The answer is a single number: the count of lines in the records below that contain the word "none".

====== GIVEN RECORDS ======

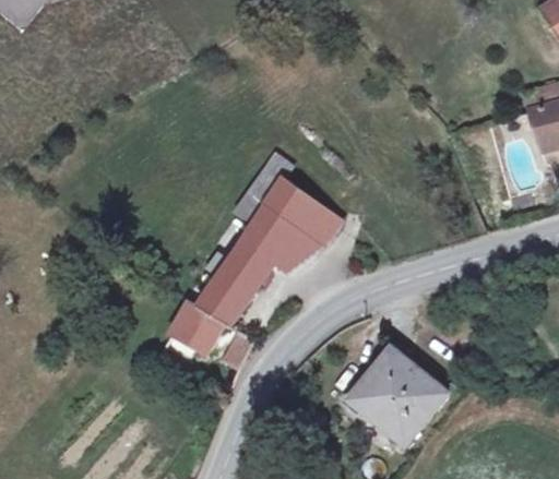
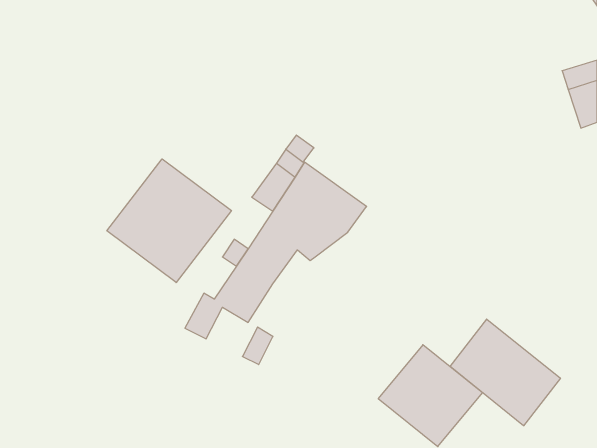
building: none -> [107,159,231,283]
building: none -> [450,319,560,426]

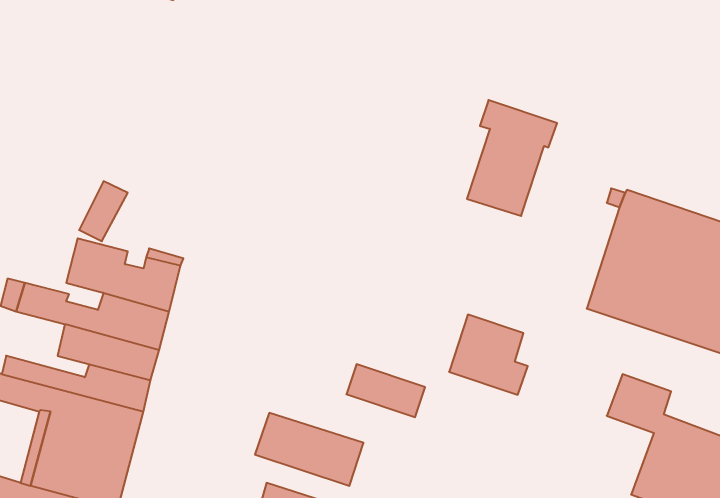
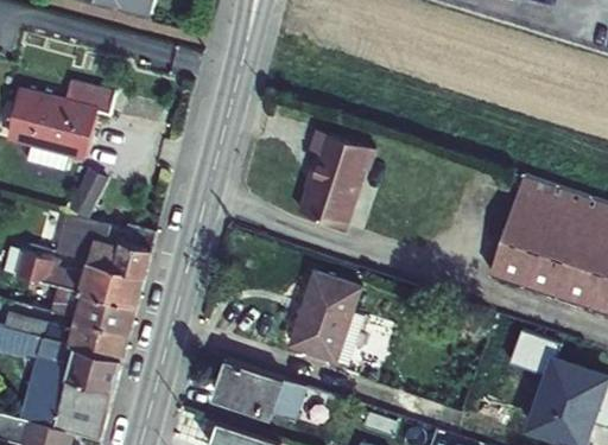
building: none -> [8,87,118,180]
building: [467,100,557,216] -> [298,131,373,227]
building: [449,315,528,395] -> [298,273,363,339]

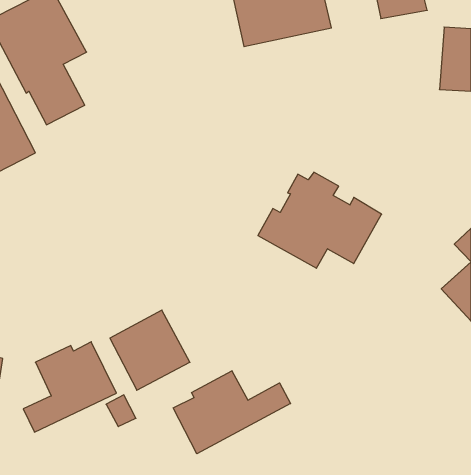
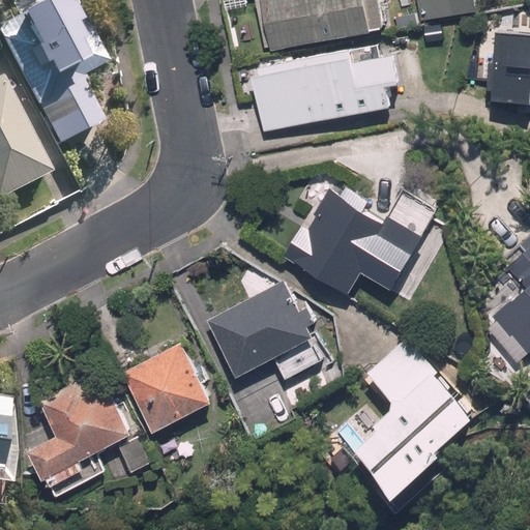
building: none -> [255,34,402,119]
building: none -> [206,285,314,379]
building: none -> [369,340,484,503]
building: [173,371,291,454] -> none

======

■ ANSWER SPACE: 7